Your objective: In the data below, give the number of lines that contain the word "ruler". Nothing else is needed.

Material for this task:
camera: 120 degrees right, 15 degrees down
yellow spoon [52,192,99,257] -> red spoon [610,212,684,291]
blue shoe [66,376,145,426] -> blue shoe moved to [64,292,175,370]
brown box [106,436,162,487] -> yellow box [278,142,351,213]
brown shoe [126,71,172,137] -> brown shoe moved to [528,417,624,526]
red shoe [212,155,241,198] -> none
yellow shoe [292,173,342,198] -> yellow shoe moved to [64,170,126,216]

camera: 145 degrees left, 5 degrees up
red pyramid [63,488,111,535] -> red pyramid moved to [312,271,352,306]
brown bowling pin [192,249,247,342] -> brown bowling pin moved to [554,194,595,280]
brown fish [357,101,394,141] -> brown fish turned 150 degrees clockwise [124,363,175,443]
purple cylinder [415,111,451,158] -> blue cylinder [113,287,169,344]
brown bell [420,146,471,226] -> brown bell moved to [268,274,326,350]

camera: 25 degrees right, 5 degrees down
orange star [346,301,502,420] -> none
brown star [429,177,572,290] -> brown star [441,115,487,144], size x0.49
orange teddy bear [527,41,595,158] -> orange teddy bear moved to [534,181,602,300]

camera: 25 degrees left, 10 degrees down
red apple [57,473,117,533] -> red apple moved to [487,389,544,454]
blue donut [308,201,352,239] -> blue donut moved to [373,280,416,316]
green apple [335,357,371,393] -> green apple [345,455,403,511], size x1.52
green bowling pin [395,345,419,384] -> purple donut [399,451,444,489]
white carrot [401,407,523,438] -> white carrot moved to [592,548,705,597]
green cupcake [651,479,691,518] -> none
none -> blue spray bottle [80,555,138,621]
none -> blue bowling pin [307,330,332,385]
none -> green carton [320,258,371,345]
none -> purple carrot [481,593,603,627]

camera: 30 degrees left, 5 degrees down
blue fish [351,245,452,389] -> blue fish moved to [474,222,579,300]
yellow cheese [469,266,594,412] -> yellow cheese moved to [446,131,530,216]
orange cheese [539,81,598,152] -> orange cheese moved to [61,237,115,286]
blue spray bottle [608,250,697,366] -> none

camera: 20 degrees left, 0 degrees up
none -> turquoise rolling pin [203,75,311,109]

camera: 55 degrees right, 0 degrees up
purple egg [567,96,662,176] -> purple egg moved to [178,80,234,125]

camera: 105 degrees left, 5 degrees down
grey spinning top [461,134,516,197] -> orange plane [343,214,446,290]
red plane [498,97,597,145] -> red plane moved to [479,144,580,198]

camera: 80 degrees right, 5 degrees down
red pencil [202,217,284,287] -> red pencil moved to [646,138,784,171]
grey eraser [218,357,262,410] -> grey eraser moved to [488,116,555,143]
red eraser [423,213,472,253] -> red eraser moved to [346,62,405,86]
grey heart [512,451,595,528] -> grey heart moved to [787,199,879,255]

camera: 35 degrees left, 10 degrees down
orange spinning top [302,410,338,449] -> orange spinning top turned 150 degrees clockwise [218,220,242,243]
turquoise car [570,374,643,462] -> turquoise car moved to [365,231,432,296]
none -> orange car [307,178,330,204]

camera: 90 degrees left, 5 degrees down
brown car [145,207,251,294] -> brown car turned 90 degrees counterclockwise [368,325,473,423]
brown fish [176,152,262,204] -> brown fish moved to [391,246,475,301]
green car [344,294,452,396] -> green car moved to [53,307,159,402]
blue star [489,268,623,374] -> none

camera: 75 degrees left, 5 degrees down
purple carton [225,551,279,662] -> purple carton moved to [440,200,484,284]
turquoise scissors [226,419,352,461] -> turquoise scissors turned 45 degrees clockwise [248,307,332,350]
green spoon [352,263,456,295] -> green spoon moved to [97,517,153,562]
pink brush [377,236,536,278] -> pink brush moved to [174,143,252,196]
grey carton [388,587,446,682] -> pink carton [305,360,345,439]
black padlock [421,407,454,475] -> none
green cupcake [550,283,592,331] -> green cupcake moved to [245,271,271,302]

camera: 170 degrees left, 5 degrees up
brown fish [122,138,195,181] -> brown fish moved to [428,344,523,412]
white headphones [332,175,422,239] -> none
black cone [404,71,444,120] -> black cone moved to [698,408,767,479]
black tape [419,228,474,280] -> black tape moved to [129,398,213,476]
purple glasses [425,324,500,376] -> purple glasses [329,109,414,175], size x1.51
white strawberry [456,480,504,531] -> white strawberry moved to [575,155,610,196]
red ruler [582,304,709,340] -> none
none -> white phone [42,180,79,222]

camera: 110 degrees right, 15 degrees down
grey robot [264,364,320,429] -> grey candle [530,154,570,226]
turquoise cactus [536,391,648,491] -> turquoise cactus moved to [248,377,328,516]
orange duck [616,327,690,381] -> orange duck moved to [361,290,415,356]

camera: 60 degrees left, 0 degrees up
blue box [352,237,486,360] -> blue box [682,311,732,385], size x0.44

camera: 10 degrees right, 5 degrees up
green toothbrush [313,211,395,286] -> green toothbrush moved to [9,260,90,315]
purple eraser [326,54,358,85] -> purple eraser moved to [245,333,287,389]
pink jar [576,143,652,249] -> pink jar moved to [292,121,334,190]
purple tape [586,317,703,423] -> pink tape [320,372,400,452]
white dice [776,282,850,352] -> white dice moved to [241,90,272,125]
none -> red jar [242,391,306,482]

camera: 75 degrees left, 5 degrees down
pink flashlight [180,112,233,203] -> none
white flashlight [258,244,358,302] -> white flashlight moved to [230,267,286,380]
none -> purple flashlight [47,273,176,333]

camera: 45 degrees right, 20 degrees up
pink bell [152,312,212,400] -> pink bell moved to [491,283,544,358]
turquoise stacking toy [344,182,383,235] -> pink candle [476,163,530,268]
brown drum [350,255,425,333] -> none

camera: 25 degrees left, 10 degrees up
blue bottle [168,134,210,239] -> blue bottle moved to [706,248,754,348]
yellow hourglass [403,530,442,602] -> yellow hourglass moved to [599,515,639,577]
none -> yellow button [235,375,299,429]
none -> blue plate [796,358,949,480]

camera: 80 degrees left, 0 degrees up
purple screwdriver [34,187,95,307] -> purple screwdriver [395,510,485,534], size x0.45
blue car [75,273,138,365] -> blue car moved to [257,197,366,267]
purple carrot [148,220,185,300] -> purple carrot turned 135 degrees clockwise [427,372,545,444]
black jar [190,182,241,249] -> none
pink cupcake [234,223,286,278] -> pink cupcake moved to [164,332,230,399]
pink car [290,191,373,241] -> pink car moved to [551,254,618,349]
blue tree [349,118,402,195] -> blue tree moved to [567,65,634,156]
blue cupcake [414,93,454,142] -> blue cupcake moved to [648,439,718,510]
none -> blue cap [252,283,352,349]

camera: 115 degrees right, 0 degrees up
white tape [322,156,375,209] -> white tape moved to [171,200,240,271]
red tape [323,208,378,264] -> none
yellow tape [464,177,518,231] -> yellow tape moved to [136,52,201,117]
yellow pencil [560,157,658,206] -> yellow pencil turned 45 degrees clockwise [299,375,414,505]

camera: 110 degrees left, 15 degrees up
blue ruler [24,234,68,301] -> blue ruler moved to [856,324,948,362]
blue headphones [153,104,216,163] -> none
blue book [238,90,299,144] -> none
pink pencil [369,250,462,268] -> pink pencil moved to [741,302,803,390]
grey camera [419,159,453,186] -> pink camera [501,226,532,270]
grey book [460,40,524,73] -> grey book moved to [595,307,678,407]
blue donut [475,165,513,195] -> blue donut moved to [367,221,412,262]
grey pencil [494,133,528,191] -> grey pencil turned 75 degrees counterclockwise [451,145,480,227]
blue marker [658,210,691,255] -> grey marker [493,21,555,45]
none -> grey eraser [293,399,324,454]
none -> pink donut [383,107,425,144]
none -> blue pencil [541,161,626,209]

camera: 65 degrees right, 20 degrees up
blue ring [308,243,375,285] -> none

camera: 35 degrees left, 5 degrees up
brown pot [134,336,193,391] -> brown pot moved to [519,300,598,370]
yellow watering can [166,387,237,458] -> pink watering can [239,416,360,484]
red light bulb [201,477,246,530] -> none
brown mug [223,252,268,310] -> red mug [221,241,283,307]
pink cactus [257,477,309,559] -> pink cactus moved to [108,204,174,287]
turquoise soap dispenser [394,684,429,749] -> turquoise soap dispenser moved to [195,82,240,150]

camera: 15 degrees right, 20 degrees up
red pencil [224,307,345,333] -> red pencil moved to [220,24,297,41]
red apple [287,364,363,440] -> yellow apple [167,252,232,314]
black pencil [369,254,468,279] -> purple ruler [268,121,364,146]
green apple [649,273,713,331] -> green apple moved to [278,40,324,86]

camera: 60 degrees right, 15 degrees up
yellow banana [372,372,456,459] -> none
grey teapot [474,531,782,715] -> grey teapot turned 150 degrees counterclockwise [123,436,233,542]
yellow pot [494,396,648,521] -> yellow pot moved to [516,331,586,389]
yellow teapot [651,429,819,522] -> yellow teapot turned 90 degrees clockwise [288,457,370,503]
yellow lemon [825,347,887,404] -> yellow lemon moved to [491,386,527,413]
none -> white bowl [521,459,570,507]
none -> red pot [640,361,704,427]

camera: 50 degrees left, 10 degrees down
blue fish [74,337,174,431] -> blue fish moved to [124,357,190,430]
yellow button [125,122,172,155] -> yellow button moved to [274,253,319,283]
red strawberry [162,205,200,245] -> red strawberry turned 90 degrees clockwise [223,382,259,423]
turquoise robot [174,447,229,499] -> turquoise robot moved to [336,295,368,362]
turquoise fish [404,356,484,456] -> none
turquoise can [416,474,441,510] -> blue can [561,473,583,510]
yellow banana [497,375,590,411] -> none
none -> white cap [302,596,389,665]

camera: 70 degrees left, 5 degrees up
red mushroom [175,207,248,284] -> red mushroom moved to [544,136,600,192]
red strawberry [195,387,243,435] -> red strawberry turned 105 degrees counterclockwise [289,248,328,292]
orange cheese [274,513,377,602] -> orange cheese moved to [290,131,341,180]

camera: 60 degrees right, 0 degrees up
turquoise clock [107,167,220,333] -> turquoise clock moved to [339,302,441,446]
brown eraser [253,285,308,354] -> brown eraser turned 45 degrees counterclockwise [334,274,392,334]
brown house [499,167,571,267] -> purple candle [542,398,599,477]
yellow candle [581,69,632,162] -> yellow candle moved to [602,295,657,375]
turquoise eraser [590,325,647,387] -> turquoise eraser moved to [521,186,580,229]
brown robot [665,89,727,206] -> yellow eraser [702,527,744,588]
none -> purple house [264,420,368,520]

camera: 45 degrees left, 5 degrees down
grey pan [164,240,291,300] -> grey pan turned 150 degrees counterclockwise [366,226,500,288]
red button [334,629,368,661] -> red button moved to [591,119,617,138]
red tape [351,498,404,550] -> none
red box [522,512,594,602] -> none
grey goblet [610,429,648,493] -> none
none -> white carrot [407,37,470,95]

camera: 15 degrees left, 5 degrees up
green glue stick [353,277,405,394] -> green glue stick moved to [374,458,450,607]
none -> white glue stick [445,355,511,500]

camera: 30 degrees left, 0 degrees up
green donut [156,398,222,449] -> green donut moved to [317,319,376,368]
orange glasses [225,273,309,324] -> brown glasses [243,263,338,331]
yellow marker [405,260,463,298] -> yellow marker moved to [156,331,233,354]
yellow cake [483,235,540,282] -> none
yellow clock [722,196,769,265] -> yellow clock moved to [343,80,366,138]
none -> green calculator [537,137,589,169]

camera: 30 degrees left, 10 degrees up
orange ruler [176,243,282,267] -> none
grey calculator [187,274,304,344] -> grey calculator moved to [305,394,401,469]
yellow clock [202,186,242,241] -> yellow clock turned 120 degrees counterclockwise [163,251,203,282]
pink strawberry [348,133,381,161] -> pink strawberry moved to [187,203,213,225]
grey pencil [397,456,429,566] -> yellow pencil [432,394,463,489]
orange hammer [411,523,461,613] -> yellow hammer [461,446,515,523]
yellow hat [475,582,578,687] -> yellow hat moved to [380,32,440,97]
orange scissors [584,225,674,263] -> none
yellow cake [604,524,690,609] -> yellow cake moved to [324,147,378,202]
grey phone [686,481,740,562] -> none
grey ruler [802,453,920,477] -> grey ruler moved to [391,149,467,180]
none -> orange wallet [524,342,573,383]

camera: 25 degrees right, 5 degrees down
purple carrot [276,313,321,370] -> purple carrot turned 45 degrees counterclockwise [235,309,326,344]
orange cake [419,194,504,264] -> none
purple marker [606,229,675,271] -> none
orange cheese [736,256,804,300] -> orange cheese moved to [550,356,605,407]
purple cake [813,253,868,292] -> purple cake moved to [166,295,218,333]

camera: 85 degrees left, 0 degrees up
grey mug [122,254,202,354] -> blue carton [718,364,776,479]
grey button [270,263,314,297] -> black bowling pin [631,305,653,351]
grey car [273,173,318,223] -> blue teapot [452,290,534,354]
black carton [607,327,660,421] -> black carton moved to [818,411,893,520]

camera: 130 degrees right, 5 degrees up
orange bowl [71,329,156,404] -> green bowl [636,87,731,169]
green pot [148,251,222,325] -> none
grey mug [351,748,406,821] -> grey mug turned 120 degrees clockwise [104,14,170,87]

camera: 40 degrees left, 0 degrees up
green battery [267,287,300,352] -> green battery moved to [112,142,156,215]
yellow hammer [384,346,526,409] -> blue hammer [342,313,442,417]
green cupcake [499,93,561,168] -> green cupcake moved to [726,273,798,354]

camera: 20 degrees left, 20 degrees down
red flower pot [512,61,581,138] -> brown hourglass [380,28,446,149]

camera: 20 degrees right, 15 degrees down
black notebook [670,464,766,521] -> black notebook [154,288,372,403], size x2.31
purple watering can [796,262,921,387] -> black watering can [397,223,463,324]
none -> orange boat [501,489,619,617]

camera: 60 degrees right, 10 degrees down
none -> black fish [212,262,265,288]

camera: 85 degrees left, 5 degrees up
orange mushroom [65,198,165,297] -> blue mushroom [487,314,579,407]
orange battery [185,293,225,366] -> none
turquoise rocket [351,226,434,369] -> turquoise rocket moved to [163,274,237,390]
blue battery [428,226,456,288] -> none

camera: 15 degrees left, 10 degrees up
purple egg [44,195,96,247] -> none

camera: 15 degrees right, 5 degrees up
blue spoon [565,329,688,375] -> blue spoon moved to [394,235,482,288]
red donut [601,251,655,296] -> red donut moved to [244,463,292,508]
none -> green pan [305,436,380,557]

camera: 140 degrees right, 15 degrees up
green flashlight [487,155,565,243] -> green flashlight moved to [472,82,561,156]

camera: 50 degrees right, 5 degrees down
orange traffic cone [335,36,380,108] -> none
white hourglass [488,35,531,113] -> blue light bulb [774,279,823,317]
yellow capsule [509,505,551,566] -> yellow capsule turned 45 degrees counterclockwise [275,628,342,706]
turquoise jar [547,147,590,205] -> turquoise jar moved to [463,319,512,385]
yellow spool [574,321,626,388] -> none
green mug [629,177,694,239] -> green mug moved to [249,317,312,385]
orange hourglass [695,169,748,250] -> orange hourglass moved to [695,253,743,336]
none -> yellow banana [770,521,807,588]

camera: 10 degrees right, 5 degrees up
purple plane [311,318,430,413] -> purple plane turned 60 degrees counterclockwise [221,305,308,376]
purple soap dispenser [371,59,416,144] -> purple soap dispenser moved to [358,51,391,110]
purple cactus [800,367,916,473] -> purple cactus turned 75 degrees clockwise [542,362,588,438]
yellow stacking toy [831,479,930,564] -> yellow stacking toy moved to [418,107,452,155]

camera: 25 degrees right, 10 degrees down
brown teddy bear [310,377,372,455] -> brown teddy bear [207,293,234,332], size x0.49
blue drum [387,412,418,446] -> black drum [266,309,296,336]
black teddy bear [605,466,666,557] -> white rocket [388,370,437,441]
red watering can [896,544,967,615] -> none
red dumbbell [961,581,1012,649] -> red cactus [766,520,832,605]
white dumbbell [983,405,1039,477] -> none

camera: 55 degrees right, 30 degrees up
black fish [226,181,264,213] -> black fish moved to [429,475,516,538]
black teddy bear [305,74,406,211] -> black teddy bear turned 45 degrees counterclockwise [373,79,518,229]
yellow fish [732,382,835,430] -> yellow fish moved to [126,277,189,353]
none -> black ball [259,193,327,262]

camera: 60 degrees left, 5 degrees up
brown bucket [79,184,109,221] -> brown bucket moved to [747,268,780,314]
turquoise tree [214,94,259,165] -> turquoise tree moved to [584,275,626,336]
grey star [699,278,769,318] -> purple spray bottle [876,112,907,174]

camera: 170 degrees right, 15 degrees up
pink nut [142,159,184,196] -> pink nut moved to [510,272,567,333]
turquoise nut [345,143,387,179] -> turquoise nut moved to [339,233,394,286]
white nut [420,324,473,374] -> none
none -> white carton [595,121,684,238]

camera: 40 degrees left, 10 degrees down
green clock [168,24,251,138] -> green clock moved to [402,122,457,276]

Task answer: 5